▸ **Work instructions**:
In the listing below, which lines contain the string "white"? Copy them all.
━━━ Task material ━━━
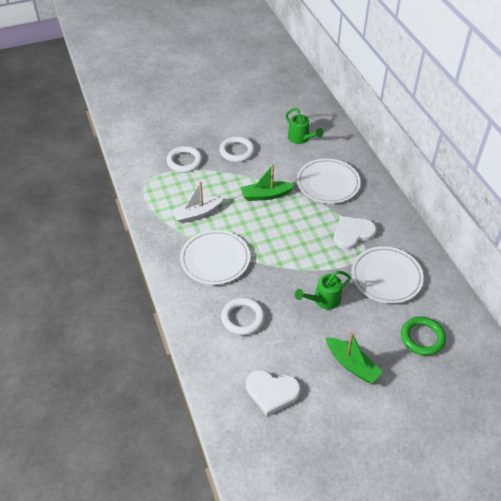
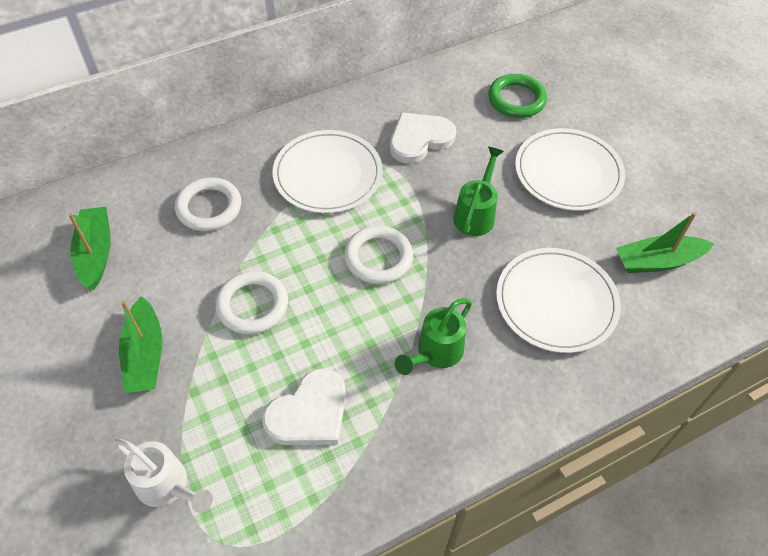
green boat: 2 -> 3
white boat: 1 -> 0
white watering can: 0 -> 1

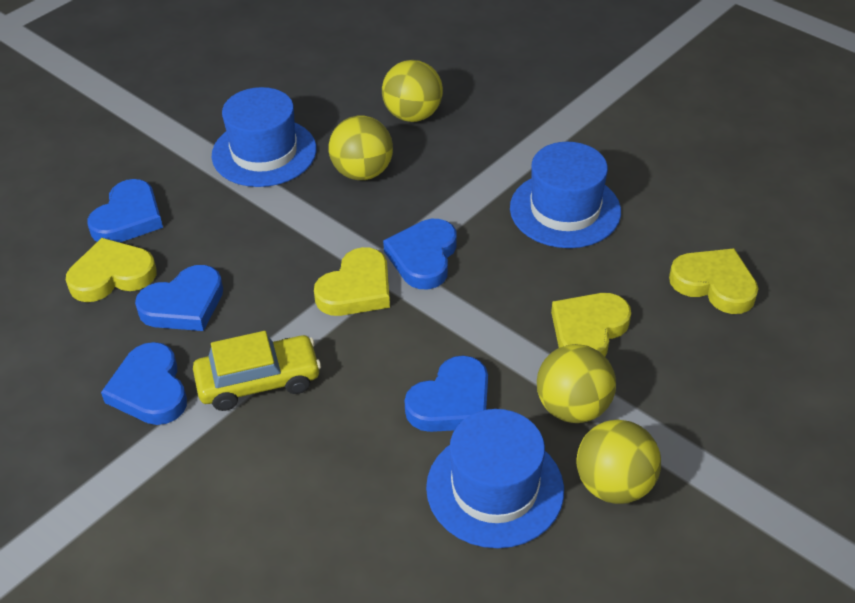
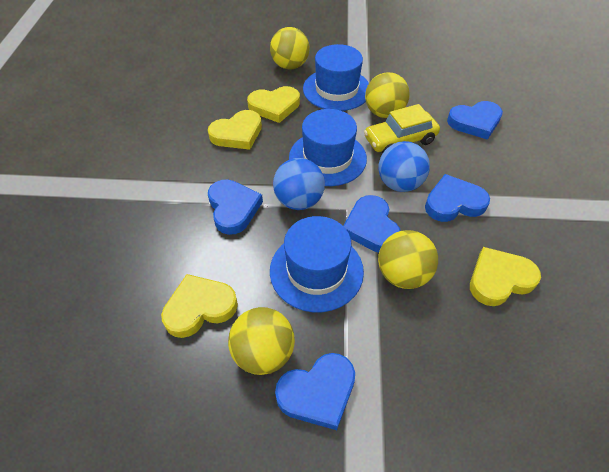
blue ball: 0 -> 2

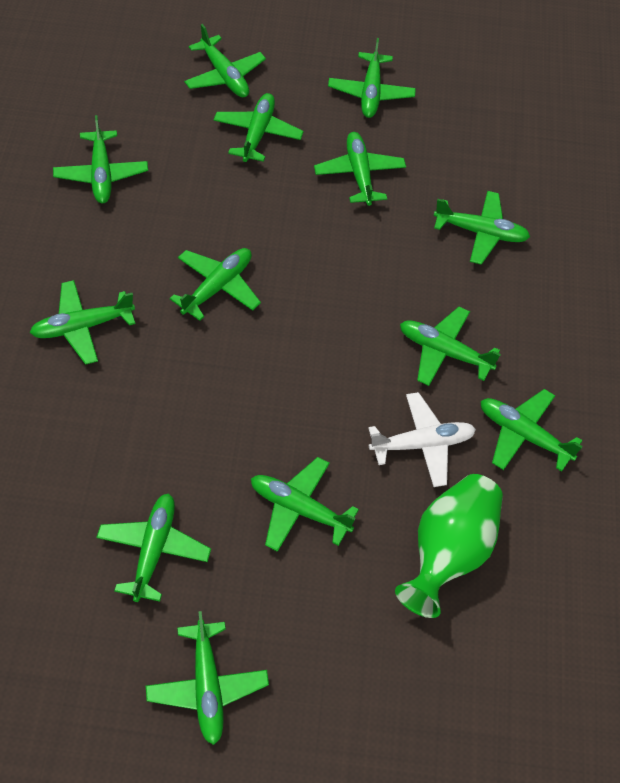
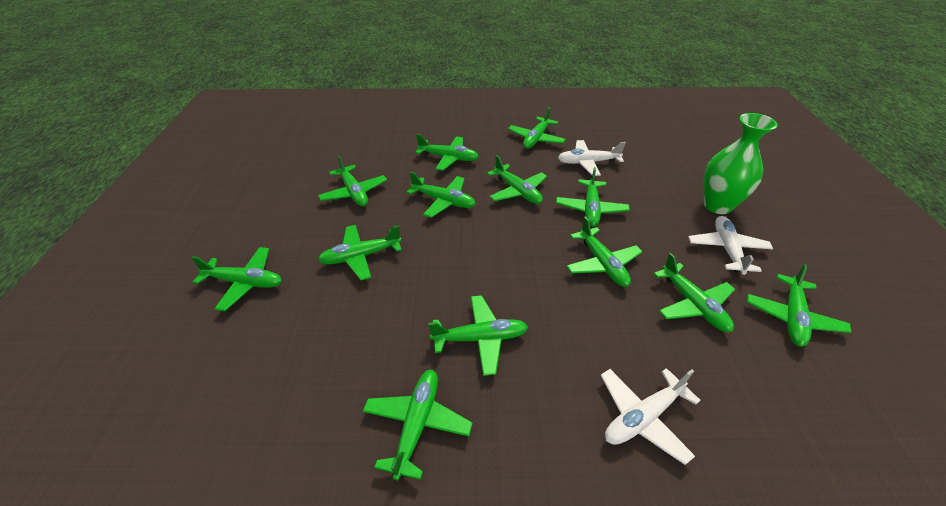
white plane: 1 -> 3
━━━
━━━ Task material ━━━
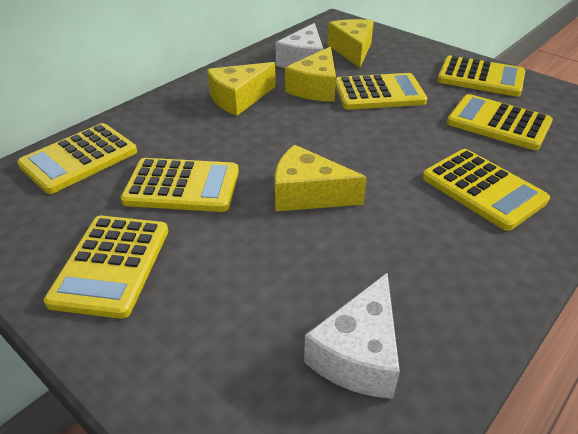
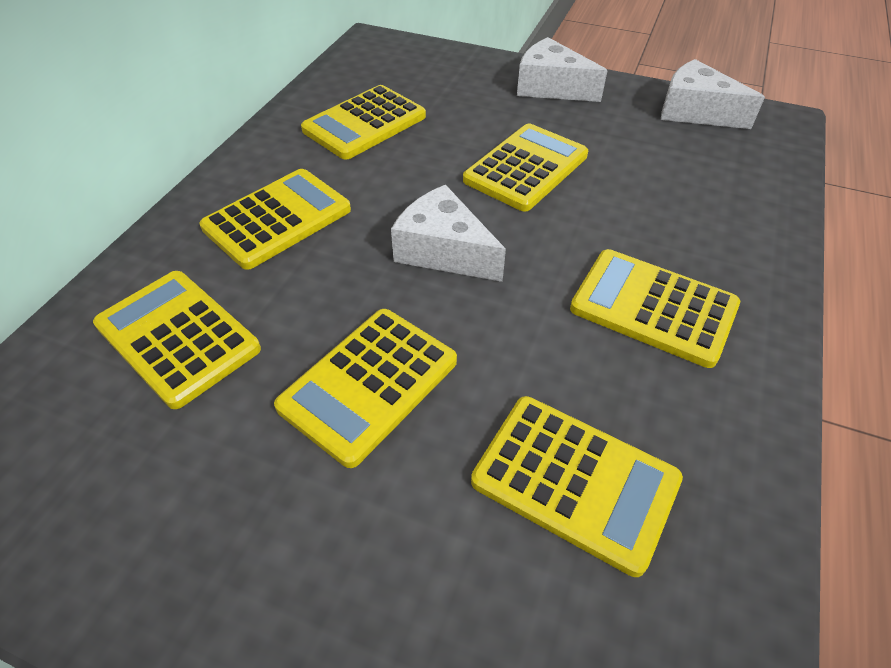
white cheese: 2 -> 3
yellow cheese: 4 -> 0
━━━
━━━ Task material ━━━
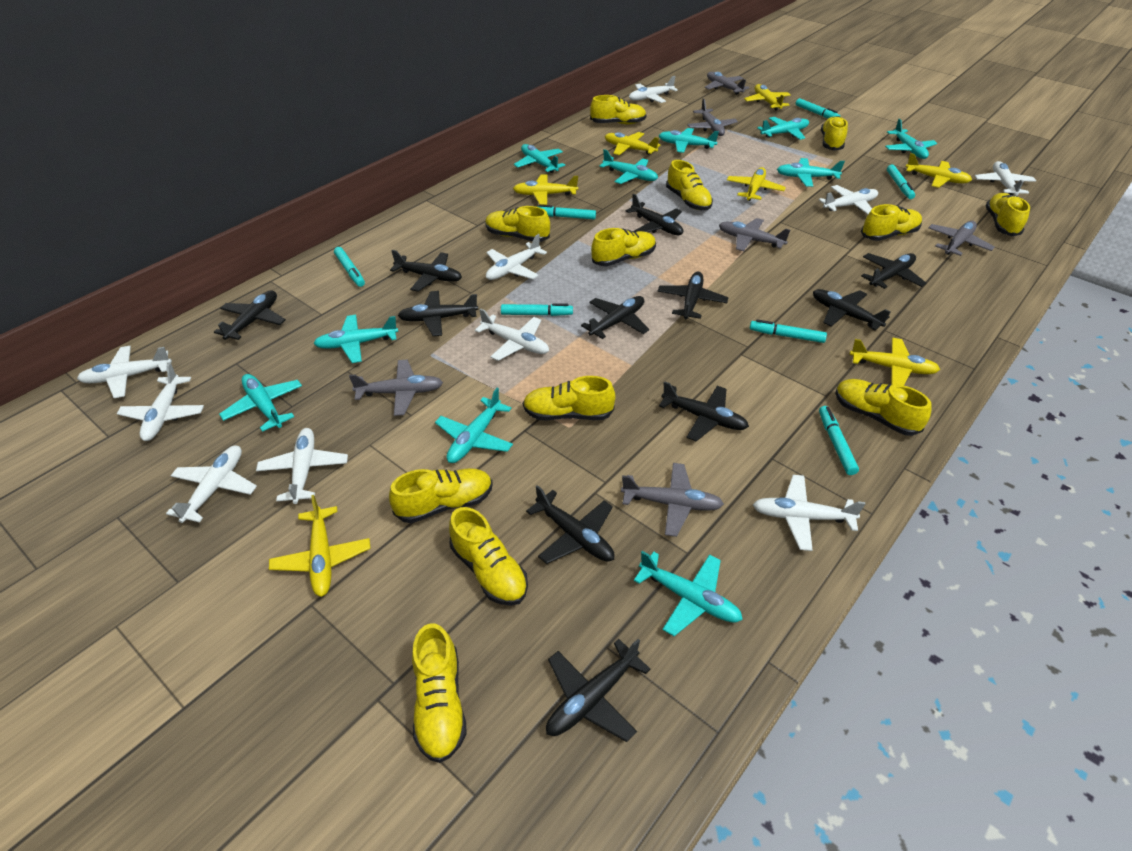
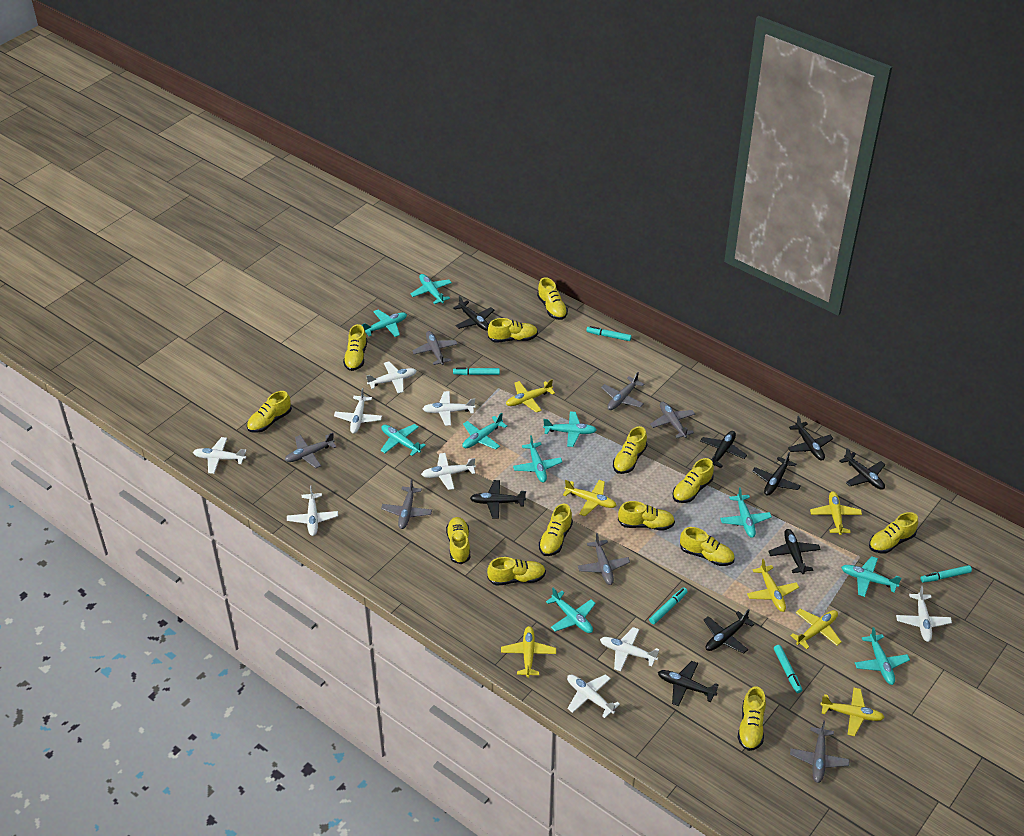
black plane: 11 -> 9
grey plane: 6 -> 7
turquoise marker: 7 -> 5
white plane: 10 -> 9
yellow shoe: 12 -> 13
━━━
▸ **Solved problem**:
white boat: 1 -> 0
white watering can: 0 -> 1
white plane: 1 -> 3
white cheese: 2 -> 3
white plane: 10 -> 9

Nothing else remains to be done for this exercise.